Exercise: Identify every line in the rows below that contains the string "with", and copy each such line.

Records supplied:
——————————

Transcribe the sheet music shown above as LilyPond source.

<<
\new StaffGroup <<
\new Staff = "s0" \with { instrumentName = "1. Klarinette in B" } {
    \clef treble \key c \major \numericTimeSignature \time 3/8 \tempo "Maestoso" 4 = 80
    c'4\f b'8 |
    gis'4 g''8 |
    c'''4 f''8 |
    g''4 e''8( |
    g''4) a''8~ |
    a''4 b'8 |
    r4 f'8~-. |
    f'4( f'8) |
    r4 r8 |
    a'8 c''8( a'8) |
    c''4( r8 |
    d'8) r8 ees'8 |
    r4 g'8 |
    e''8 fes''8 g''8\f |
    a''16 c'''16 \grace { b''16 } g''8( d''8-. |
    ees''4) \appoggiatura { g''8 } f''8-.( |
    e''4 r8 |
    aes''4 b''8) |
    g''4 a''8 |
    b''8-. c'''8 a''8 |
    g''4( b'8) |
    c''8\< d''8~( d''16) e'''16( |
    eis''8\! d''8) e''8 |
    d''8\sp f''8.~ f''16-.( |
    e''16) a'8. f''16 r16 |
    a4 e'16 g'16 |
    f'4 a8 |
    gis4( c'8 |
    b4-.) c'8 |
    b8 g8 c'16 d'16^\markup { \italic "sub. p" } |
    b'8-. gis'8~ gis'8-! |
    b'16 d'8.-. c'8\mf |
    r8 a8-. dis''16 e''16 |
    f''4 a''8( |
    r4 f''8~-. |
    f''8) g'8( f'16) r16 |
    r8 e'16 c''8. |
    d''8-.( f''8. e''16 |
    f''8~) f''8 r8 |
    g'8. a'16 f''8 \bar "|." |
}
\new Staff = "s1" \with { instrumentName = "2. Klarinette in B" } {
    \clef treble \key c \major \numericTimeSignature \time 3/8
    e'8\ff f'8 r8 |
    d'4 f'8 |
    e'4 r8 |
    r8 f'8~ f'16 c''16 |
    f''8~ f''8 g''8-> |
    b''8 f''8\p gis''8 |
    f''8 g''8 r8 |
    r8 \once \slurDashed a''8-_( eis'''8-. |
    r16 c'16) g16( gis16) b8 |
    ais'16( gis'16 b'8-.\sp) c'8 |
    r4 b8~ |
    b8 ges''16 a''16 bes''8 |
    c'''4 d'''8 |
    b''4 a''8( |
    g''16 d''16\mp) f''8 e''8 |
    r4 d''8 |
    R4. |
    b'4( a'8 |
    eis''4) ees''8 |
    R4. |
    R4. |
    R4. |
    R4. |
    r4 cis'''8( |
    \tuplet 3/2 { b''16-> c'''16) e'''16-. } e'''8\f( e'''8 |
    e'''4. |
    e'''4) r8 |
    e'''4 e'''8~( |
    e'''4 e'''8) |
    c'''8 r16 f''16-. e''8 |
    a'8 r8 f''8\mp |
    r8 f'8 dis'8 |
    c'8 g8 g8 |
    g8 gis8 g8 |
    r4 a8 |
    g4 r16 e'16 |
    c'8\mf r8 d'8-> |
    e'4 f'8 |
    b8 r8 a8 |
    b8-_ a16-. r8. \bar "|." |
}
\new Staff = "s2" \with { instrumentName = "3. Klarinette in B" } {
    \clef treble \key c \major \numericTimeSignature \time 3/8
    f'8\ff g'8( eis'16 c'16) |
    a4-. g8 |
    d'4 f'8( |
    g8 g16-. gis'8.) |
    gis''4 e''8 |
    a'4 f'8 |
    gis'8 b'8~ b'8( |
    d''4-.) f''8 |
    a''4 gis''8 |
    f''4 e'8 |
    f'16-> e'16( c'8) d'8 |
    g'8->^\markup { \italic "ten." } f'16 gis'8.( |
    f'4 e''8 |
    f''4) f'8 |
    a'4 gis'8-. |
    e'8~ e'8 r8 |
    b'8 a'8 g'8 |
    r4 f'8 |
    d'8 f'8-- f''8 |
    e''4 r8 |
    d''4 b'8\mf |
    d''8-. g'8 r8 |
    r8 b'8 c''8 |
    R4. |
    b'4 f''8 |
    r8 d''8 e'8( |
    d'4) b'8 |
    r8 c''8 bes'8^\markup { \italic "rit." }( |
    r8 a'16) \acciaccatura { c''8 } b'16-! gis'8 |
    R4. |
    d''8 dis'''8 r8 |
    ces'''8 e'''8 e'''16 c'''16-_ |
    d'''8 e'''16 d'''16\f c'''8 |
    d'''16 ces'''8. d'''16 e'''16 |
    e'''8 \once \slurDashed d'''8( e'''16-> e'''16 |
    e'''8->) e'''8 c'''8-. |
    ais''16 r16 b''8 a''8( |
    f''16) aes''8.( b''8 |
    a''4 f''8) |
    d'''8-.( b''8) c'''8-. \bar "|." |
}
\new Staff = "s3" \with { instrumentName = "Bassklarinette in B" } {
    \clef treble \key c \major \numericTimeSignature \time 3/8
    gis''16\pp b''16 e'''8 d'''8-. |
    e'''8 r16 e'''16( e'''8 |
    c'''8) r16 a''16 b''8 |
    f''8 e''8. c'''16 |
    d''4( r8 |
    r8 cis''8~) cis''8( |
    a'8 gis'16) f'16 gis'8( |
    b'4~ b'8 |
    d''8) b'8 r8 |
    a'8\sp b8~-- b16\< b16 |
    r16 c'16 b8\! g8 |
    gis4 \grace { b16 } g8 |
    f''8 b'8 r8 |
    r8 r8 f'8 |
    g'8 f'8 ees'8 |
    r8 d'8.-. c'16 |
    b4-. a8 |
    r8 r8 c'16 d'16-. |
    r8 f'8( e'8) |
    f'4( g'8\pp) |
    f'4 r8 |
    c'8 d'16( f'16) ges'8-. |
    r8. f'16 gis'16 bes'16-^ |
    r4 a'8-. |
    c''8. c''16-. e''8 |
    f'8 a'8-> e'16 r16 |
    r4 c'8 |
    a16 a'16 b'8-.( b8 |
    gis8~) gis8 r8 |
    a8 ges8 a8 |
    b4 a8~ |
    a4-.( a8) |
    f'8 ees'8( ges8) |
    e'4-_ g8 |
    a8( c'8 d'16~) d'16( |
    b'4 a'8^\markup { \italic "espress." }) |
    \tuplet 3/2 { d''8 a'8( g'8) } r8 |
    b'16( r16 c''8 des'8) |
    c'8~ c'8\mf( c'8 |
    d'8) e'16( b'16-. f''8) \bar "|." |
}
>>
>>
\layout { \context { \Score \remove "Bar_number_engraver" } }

——————————

Correct answer:
\new Staff = "s0" \with { instrumentName = "1. Klarinette in B" } {
\new Staff = "s1" \with { instrumentName = "2. Klarinette in B" } {
\new Staff = "s2" \with { instrumentName = "3. Klarinette in B" } {
\new Staff = "s3" \with { instrumentName = "Bassklarinette in B" } {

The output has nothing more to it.